WHAT TO WORK ON – Using the data that follows, return exactly the lines from the one that contains "grey dice: 0 -> 1" through the one that contains "red key: 4 -> 7", ends included.
:::
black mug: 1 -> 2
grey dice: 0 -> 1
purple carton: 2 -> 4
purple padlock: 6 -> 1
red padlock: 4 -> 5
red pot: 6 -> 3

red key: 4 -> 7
:::
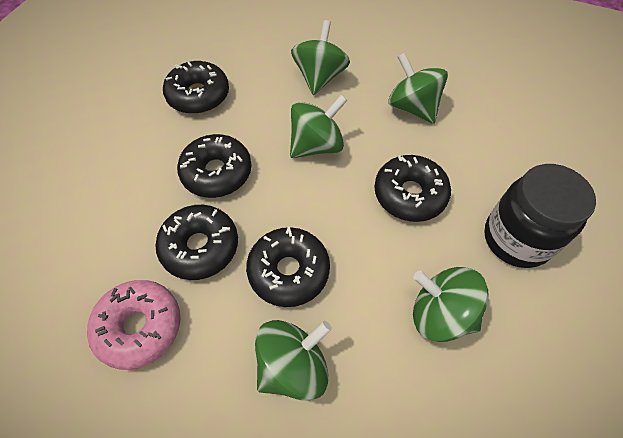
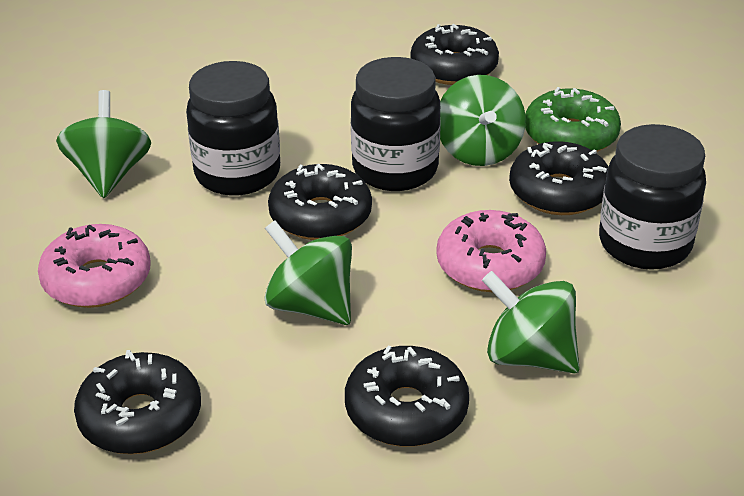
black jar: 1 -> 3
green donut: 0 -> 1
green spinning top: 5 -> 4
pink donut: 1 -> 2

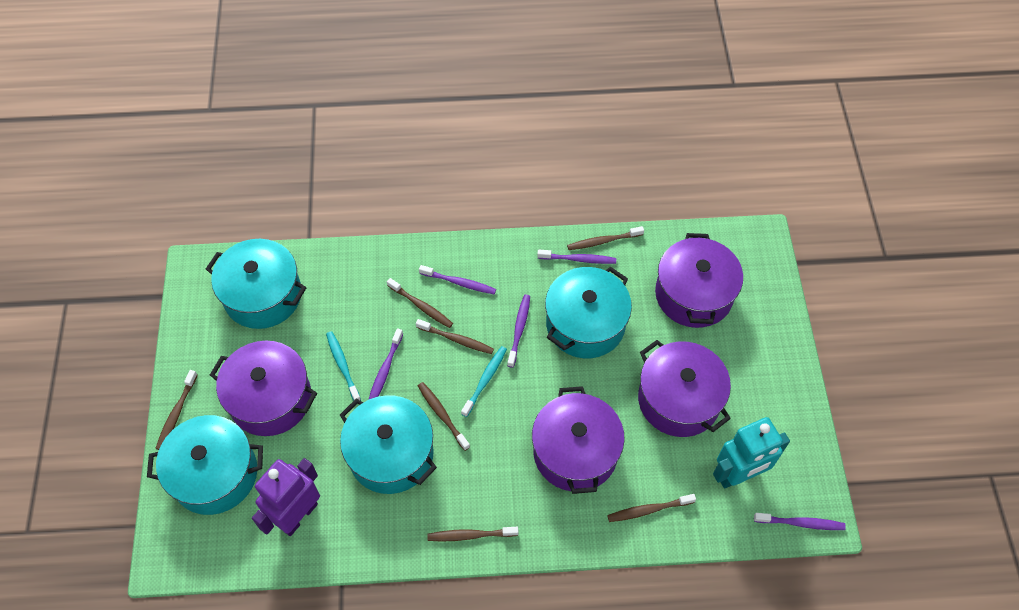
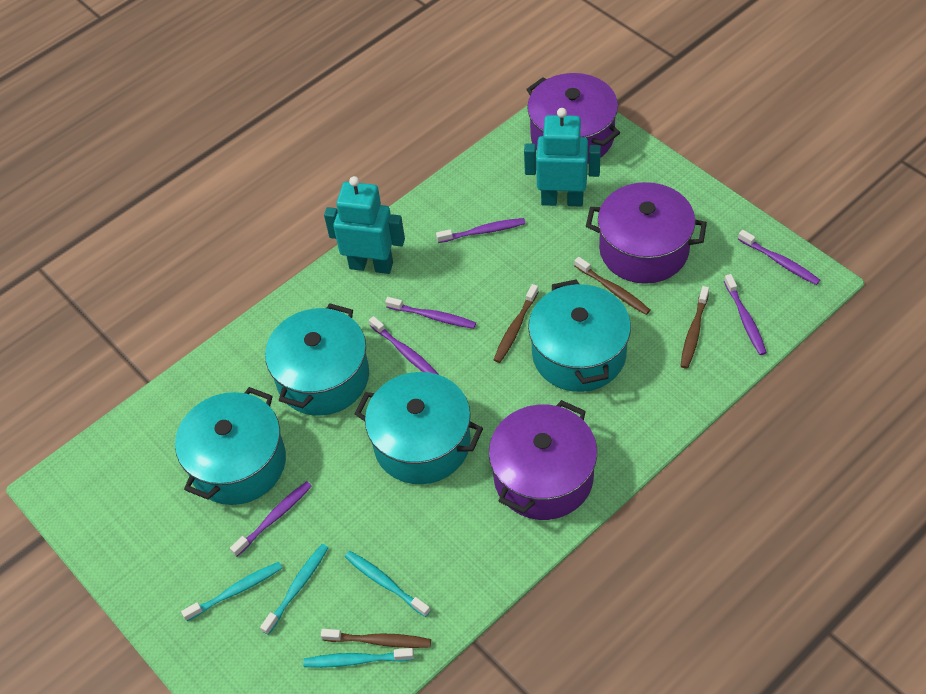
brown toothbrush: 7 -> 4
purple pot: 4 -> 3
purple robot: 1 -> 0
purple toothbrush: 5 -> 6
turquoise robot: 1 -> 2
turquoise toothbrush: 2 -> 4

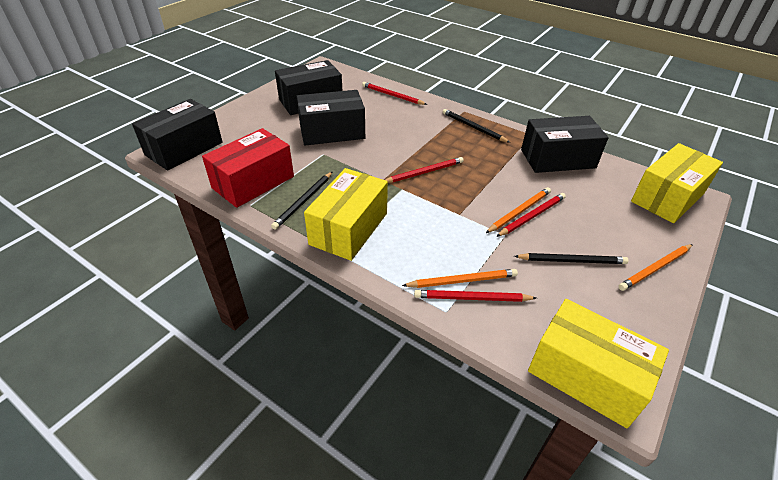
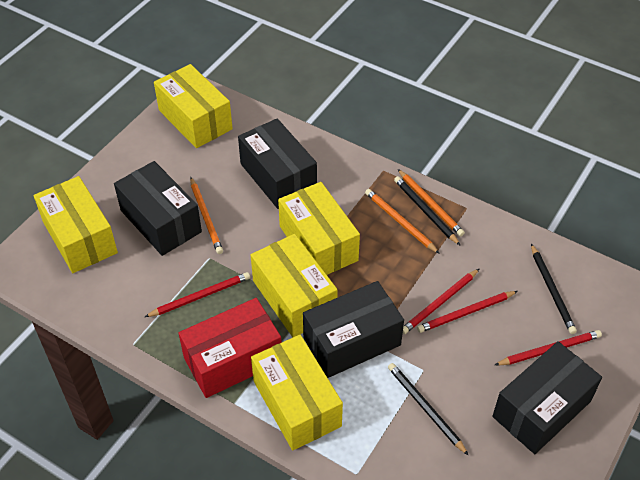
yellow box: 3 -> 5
:::
TASK SOLUTION –
grey dice: 0 -> 1
purple carton: 2 -> 4
purple padlock: 6 -> 1
red padlock: 4 -> 5
red pot: 6 -> 3

red key: 4 -> 7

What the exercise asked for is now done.